======== Task inputs
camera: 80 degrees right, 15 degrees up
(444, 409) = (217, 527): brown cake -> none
================
======== Task inputs
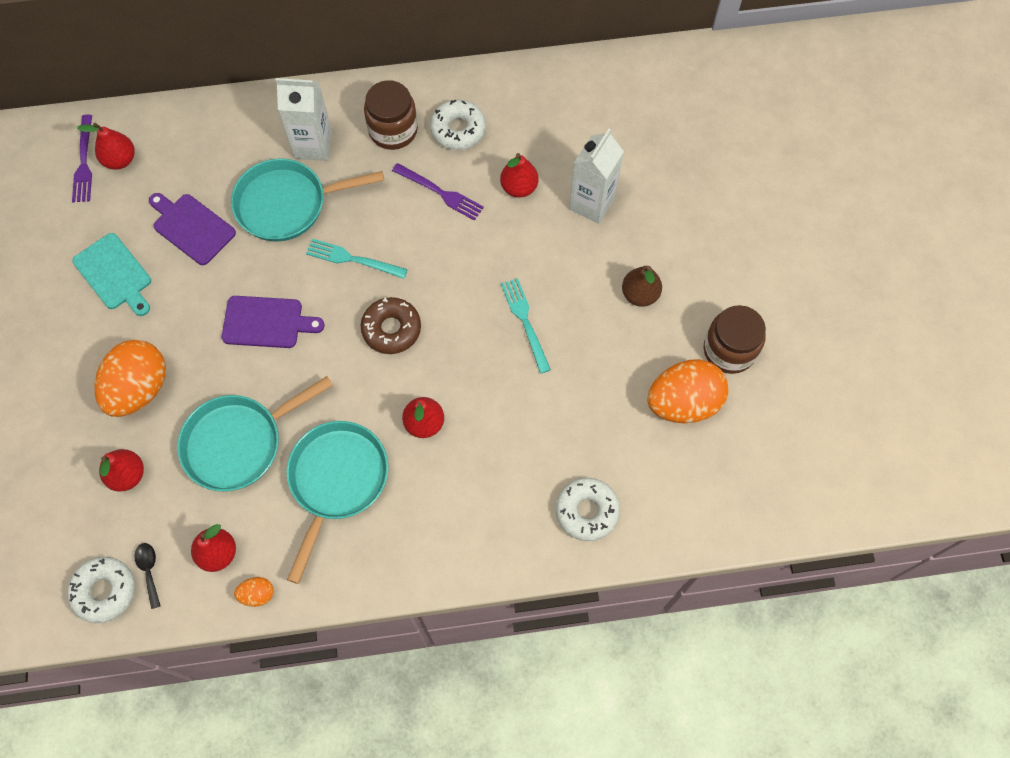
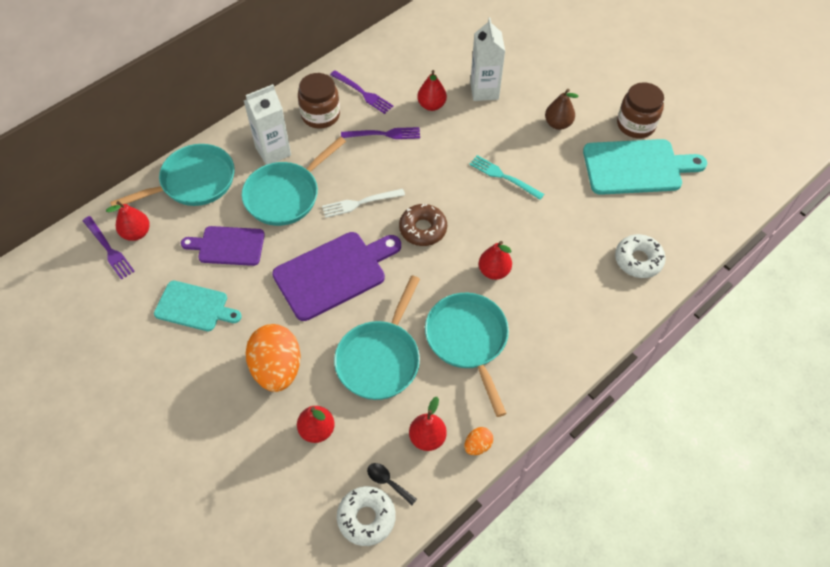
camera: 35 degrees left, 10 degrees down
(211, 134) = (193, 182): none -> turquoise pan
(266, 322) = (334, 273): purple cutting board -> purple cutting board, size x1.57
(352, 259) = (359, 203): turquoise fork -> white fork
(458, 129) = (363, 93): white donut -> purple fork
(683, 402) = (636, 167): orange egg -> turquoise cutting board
================
## Your assignment
Everything from the line with "(458, 129) = (363, 93): white" through the line with "(683, 402) = (636, 167): orange" should be written out exactly as it appears above, end lines included, and nothing outside that range.

## Solution for this exercise
(458, 129) = (363, 93): white donut -> purple fork
(683, 402) = (636, 167): orange egg -> turquoise cutting board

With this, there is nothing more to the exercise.